DESCRIPTION OF THE TASK:
Word for word, transcribe the data below from the line with "U8 pin IN+: none -> W18" to the line with "R17: none -> 100 (NET5, NET10)", keeping both of those lines.

DATA EXTRACT:
************

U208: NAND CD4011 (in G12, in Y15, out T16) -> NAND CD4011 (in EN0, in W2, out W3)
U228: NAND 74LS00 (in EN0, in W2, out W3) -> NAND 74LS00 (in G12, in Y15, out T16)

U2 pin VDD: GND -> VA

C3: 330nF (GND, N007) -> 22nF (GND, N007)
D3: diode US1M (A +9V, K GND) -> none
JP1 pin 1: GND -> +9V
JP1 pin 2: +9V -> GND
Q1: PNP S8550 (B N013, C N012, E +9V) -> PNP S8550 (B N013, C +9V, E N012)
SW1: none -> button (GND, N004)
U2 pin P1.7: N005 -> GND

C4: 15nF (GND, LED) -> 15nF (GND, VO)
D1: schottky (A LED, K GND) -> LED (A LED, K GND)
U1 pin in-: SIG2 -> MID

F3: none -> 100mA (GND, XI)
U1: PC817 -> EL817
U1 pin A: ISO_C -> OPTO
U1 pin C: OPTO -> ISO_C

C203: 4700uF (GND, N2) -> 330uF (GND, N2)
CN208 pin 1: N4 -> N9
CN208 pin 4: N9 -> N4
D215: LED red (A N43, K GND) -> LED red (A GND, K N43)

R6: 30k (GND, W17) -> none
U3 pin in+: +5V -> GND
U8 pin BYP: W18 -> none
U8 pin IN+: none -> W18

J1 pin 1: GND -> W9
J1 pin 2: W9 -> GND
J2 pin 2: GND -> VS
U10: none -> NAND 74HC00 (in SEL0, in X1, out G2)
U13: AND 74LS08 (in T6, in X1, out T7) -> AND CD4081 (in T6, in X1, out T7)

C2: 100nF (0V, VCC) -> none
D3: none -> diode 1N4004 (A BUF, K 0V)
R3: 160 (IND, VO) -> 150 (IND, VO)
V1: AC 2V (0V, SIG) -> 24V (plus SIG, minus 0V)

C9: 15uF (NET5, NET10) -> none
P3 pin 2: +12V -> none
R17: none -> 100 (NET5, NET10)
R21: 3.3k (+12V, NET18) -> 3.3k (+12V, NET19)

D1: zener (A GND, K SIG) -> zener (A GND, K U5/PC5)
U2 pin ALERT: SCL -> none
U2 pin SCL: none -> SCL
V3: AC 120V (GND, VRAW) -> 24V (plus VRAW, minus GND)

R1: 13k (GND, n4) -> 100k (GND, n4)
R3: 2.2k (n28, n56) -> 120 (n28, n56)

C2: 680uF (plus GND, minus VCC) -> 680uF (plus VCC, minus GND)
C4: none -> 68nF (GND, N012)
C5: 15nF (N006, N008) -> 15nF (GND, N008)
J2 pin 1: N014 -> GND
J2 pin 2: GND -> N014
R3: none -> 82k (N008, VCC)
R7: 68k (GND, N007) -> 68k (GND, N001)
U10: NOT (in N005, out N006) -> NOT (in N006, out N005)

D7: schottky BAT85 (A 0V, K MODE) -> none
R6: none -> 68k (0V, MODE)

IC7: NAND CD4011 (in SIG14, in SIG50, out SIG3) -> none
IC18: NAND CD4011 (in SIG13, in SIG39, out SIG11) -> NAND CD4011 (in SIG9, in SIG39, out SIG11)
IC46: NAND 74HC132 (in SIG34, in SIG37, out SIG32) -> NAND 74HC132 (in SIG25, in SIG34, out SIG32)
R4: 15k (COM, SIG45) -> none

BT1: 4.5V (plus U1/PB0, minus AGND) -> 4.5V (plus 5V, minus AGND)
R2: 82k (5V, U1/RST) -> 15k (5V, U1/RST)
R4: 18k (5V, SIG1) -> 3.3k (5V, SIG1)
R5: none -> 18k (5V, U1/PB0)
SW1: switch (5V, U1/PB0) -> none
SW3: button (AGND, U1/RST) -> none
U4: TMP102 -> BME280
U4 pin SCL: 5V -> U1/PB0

************

WRITTEN SOLUTION:
U8 pin IN+: none -> W18

J1 pin 1: GND -> W9
J1 pin 2: W9 -> GND
J2 pin 2: GND -> VS
U10: none -> NAND 74HC00 (in SEL0, in X1, out G2)
U13: AND 74LS08 (in T6, in X1, out T7) -> AND CD4081 (in T6, in X1, out T7)

C2: 100nF (0V, VCC) -> none
D3: none -> diode 1N4004 (A BUF, K 0V)
R3: 160 (IND, VO) -> 150 (IND, VO)
V1: AC 2V (0V, SIG) -> 24V (plus SIG, minus 0V)

C9: 15uF (NET5, NET10) -> none
P3 pin 2: +12V -> none
R17: none -> 100 (NET5, NET10)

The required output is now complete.